═════ SOURCE DATA

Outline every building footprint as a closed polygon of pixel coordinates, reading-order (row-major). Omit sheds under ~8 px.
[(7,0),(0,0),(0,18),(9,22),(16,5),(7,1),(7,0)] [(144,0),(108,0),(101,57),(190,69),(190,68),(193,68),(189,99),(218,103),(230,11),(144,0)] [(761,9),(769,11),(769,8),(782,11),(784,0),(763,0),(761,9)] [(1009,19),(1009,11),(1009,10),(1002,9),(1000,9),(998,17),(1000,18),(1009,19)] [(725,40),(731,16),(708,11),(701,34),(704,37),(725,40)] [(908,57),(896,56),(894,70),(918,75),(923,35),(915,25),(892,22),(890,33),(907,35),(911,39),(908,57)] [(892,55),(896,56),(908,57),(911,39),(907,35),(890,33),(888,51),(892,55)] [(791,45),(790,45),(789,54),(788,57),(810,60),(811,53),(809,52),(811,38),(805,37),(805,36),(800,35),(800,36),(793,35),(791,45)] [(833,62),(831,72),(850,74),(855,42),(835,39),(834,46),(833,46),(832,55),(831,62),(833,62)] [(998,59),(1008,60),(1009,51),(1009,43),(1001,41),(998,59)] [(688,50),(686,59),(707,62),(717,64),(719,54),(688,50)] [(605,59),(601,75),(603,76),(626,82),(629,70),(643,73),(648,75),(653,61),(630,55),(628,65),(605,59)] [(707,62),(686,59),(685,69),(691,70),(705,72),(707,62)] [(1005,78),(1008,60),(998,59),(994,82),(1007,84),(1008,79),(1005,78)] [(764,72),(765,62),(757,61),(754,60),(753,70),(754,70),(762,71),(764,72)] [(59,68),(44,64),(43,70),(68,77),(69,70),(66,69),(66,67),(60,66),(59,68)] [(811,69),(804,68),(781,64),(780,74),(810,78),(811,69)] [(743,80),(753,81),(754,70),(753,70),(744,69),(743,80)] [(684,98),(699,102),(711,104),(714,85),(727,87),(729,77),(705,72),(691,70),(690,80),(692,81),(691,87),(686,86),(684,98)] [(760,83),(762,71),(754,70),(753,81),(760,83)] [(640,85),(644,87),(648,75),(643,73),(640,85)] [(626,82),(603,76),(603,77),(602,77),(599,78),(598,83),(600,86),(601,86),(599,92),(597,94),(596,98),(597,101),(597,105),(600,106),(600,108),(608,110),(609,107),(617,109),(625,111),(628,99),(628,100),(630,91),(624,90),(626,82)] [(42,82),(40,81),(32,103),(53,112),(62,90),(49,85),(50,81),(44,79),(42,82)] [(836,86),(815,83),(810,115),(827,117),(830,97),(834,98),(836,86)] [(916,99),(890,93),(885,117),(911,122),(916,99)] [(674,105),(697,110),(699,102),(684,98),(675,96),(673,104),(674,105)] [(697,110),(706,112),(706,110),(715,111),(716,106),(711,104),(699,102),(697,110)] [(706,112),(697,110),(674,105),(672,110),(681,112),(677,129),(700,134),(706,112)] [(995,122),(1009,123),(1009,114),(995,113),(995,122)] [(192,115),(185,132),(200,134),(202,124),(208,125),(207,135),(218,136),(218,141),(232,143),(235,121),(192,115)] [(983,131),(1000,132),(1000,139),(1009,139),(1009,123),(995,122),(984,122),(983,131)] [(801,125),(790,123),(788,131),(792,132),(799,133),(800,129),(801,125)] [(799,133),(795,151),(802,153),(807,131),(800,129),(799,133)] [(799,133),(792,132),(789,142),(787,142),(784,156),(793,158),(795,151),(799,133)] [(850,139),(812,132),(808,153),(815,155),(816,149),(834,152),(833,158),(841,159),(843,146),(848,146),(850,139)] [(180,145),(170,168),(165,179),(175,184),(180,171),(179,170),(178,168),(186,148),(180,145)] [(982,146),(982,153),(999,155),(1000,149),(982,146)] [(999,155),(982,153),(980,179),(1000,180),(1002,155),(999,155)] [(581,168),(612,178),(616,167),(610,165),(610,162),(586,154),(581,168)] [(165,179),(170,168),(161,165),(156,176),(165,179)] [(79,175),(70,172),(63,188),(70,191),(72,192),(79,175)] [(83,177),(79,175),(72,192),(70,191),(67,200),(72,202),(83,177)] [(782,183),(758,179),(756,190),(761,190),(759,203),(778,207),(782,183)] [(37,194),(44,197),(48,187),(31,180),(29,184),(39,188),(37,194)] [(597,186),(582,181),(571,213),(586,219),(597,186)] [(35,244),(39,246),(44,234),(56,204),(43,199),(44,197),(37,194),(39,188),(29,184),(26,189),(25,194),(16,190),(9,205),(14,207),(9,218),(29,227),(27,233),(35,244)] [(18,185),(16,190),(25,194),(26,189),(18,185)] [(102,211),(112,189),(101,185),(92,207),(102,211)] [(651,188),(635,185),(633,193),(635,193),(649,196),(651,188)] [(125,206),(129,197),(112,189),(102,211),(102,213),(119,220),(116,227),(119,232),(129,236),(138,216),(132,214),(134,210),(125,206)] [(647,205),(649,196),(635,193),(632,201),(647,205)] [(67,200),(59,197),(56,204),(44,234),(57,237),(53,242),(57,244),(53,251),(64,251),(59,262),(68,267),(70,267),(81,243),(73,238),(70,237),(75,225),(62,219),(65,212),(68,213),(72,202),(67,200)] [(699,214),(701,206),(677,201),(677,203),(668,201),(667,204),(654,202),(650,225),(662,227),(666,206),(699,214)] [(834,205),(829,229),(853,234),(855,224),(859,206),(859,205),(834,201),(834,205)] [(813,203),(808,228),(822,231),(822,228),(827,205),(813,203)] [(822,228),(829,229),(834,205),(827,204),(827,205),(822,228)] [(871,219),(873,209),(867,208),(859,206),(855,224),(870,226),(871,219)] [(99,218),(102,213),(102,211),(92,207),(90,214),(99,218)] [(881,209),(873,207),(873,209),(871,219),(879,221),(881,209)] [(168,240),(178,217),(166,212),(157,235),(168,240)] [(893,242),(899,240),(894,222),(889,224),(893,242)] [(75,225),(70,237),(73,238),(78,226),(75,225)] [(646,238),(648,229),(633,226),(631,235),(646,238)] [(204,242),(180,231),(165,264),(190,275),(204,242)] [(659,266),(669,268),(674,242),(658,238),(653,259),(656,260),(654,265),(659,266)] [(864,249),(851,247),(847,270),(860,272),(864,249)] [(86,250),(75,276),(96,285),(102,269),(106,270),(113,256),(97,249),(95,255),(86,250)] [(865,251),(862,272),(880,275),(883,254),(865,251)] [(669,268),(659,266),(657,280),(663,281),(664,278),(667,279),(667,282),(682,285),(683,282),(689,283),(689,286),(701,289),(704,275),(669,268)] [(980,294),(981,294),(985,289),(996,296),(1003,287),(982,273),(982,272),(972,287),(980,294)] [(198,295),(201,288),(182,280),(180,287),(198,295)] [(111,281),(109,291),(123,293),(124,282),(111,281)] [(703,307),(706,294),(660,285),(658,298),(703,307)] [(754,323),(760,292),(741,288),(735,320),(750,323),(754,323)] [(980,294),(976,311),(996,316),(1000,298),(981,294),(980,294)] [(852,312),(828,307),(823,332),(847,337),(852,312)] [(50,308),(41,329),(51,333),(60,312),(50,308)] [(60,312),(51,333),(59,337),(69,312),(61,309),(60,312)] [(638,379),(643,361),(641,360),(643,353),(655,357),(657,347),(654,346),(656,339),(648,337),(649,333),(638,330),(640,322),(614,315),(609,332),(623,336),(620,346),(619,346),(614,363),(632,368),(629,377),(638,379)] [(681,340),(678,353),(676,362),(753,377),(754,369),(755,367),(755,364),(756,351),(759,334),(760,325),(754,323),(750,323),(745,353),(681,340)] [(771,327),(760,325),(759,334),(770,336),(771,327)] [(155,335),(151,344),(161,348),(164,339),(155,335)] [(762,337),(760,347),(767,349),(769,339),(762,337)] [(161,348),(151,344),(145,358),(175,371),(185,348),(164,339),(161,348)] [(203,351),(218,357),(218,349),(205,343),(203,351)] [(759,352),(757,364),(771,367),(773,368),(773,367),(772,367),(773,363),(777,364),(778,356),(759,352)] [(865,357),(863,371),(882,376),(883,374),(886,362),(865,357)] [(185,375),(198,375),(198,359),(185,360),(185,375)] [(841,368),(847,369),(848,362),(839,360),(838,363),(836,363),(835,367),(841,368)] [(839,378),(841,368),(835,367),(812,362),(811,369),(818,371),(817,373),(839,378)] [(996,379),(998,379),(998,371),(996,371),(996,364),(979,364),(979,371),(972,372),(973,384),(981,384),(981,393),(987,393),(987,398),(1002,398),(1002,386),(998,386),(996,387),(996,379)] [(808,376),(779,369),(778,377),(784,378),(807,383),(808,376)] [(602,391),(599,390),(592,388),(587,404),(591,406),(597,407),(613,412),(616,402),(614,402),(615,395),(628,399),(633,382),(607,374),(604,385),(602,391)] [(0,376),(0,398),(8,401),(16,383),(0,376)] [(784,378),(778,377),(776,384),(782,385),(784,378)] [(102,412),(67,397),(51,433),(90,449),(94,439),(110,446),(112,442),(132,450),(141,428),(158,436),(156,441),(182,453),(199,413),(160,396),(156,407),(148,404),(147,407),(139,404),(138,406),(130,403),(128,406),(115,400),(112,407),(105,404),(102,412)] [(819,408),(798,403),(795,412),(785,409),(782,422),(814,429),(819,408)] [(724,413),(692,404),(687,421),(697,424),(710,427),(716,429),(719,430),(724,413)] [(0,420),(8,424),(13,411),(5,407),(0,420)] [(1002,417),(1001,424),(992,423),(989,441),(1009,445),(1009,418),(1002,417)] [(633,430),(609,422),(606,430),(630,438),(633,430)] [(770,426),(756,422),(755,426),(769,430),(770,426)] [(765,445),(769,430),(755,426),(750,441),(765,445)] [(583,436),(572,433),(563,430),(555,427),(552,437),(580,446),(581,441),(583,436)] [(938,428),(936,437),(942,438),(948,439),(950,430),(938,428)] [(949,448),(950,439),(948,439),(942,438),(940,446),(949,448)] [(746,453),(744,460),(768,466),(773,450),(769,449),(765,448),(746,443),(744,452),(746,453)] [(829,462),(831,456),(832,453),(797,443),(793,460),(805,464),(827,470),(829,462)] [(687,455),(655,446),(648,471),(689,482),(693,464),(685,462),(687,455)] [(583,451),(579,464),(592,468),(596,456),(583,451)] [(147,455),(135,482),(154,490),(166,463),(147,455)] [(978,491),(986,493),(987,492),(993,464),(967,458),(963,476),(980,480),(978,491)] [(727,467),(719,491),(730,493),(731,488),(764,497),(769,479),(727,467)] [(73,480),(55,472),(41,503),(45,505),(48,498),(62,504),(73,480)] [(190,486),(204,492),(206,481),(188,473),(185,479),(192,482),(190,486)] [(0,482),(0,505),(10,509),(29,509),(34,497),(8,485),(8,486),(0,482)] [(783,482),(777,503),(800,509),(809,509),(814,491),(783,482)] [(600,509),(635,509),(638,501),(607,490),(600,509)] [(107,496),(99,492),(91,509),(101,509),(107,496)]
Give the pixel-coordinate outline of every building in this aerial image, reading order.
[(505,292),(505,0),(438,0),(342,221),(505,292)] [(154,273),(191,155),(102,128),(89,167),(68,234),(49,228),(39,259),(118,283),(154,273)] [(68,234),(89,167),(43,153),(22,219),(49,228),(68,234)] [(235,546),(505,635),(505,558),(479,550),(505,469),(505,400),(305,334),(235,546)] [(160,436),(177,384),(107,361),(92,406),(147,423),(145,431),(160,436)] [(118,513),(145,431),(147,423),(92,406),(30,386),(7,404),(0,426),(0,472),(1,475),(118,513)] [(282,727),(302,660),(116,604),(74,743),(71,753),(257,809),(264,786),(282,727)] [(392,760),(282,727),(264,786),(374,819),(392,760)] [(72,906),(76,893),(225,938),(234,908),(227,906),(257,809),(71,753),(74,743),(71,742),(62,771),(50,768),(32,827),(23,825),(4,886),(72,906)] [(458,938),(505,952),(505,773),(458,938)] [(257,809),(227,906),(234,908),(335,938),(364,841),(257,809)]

══════════

_TASK_:
After locating the line that contains "Give the pixel-coordinate", print that line and every one after it through the last line of the listing, exactly.

_YOUR RESPONSE_:
Give the pixel-coordinate outline of every building in this aerial image, reading order.
[(505,292),(505,0),(438,0),(342,221),(505,292)] [(154,273),(191,155),(102,128),(89,167),(68,234),(49,228),(39,259),(118,283),(154,273)] [(68,234),(89,167),(43,153),(22,219),(49,228),(68,234)] [(235,546),(505,635),(505,558),(479,550),(505,469),(505,400),(305,334),(235,546)] [(160,436),(177,384),(107,361),(92,406),(147,423),(145,431),(160,436)] [(118,513),(145,431),(147,423),(92,406),(30,386),(7,404),(0,426),(0,472),(1,475),(118,513)] [(282,727),(302,660),(116,604),(74,743),(71,753),(257,809),(264,786),(282,727)] [(392,760),(282,727),(264,786),(374,819),(392,760)] [(72,906),(76,893),(225,938),(234,908),(227,906),(257,809),(71,753),(74,743),(71,742),(62,771),(50,768),(32,827),(23,825),(4,886),(72,906)] [(458,938),(505,952),(505,773),(458,938)] [(257,809),(227,906),(234,908),(335,938),(364,841),(257,809)]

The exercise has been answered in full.